(Saved entries)
»»
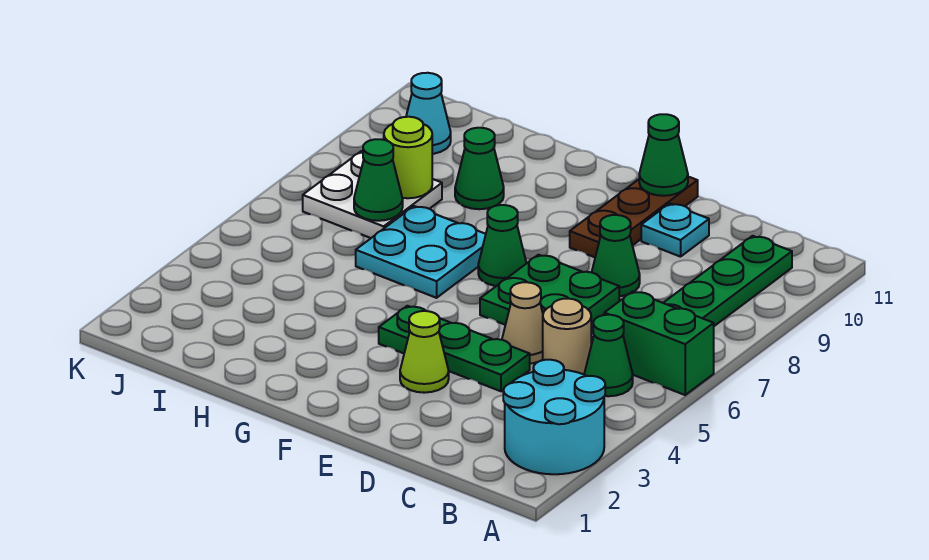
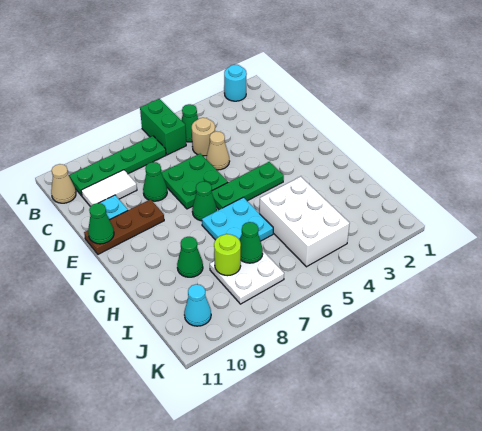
cyan round brick A2:B3 level 1 -> cyan round brick A2 level 1
none -> tan cone B11 level 1
none -> white tile C9:C10 level 1
green plate D4:F4 level 1 -> green plate F4:F6 level 1
lime cone E3 level 1 -> none
none -> white brick H4:J5 level 1

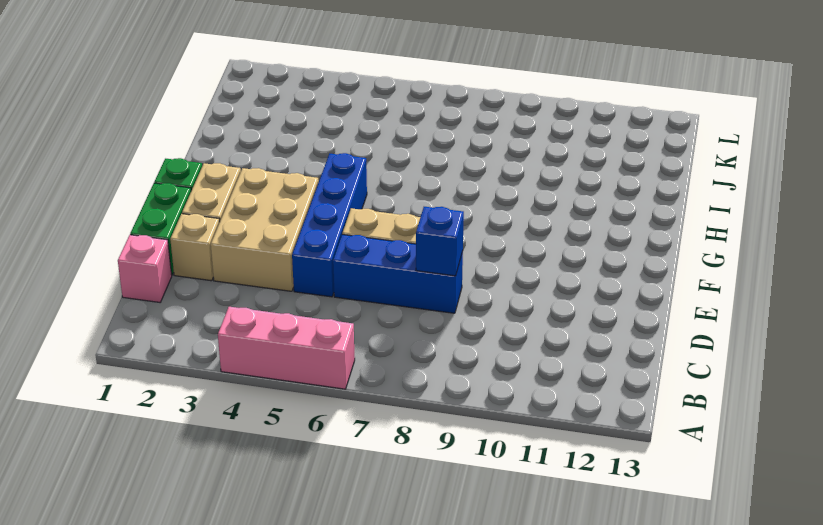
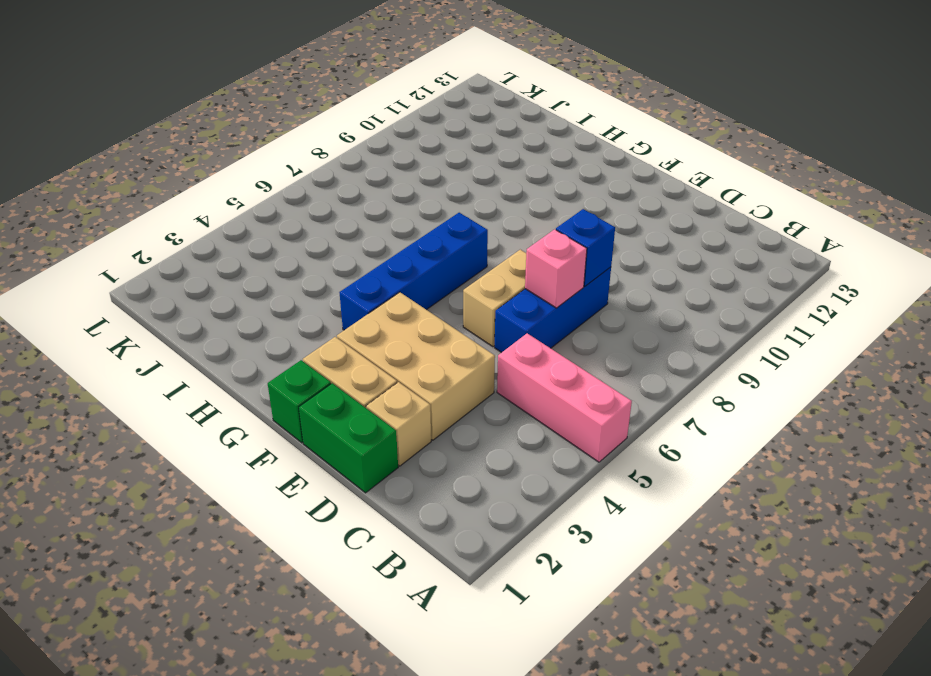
pink brick A4:A6 level 1 -> pink brick A5:C5 level 1
pink brick C1 level 1 -> pink brick D7 level 2
blue brick D5:G5 level 1 -> blue brick G4:G7 level 1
««
Task instructions
Only lines with the word "none" are wanted; pull each of them from the records.

Task solution
none -> tan cone B11 level 1
none -> white tile C9:C10 level 1
lime cone E3 level 1 -> none
none -> white brick H4:J5 level 1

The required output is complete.